DIRECTIONS
Keep the pictures out. Write out every line of the listing exactly.

──────────────────────────────

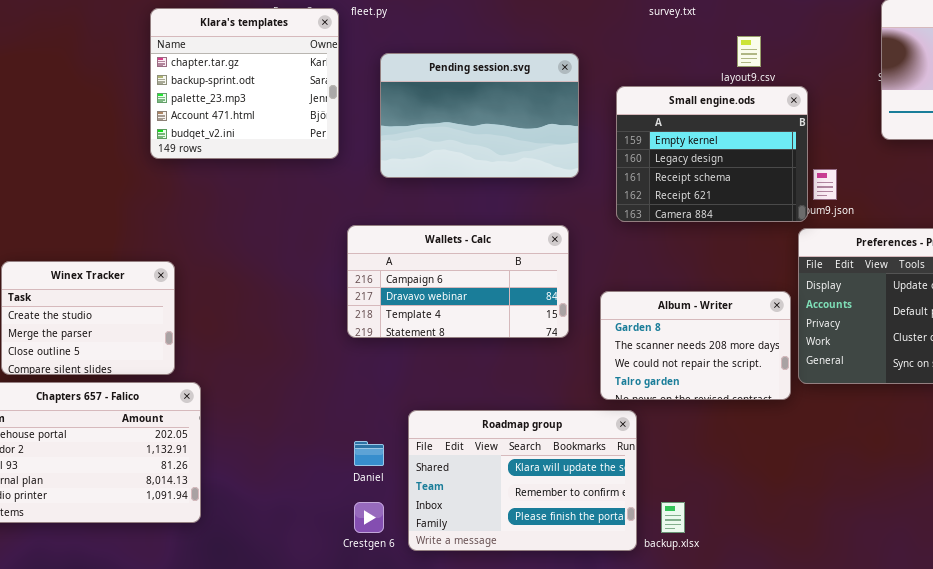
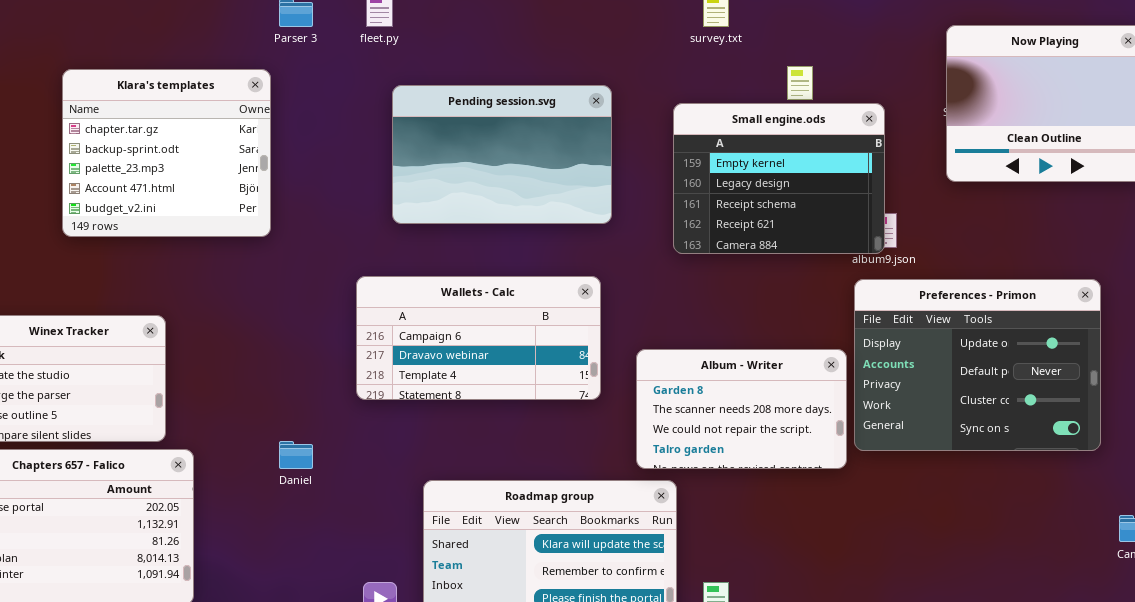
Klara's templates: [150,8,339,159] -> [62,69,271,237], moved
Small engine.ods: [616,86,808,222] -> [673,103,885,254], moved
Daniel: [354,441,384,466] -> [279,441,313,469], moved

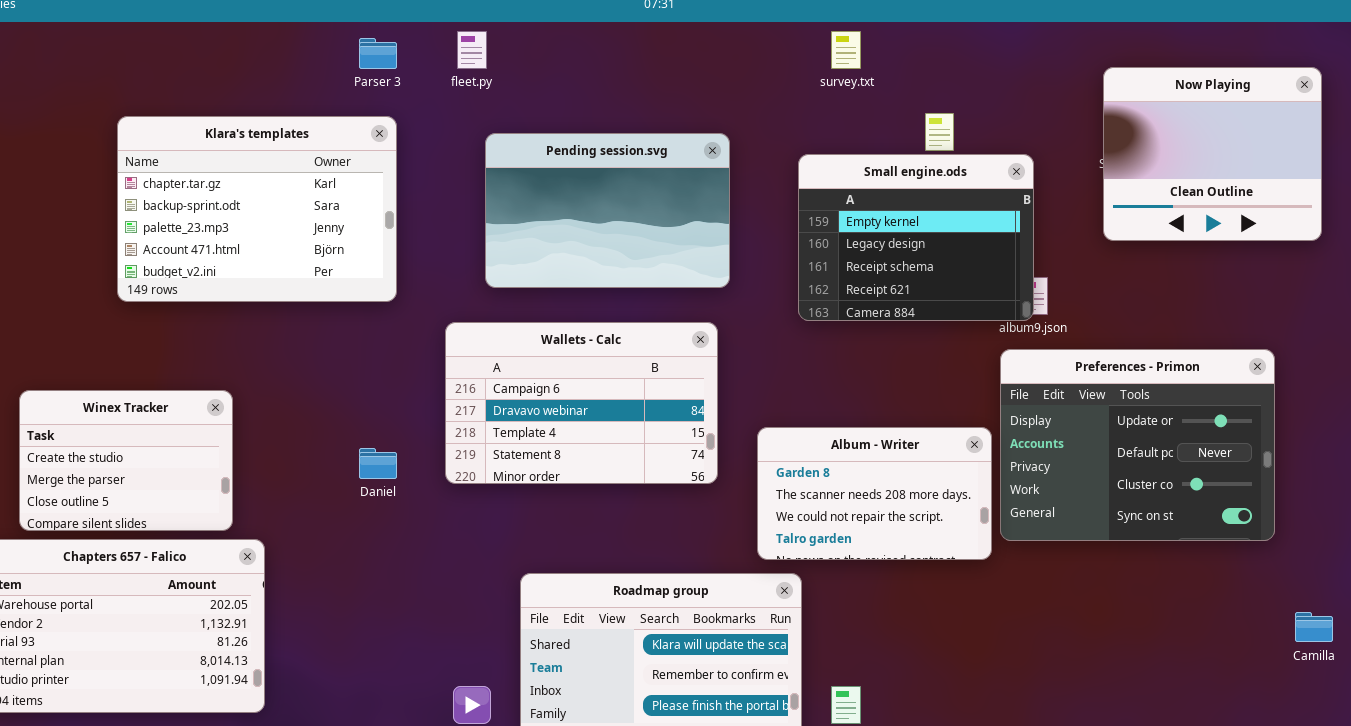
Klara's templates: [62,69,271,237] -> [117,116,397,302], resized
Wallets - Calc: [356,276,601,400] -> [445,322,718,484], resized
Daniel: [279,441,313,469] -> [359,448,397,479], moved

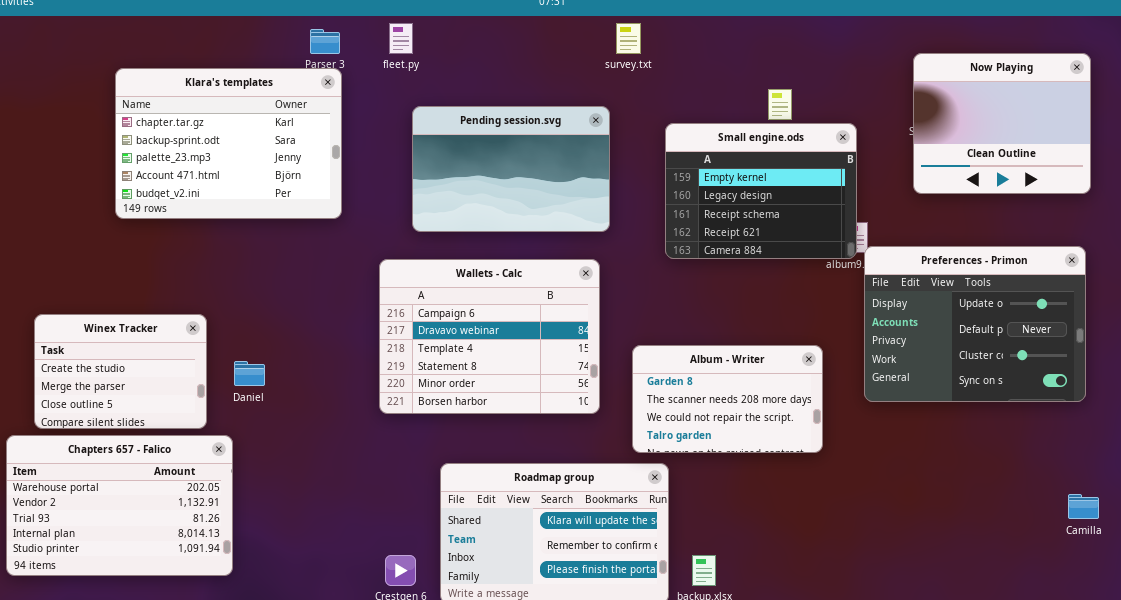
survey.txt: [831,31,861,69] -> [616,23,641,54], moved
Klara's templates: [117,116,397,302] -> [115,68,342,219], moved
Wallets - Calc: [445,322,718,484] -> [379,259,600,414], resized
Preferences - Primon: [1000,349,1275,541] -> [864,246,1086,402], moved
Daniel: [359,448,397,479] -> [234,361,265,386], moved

──────────────────────────────

RESULT
Klara's templates: [150,8,339,159] -> [62,69,271,237], moved
Small engine.ods: [616,86,808,222] -> [673,103,885,254], moved
Daniel: [354,441,384,466] -> [279,441,313,469], moved

Klara's templates: [62,69,271,237] -> [117,116,397,302], resized
Wallets - Calc: [356,276,601,400] -> [445,322,718,484], resized
Daniel: [279,441,313,469] -> [359,448,397,479], moved

survey.txt: [831,31,861,69] -> [616,23,641,54], moved
Klara's templates: [117,116,397,302] -> [115,68,342,219], moved
Wallets - Calc: [445,322,718,484] -> [379,259,600,414], resized
Preferences - Primon: [1000,349,1275,541] -> [864,246,1086,402], moved
Daniel: [359,448,397,479] -> [234,361,265,386], moved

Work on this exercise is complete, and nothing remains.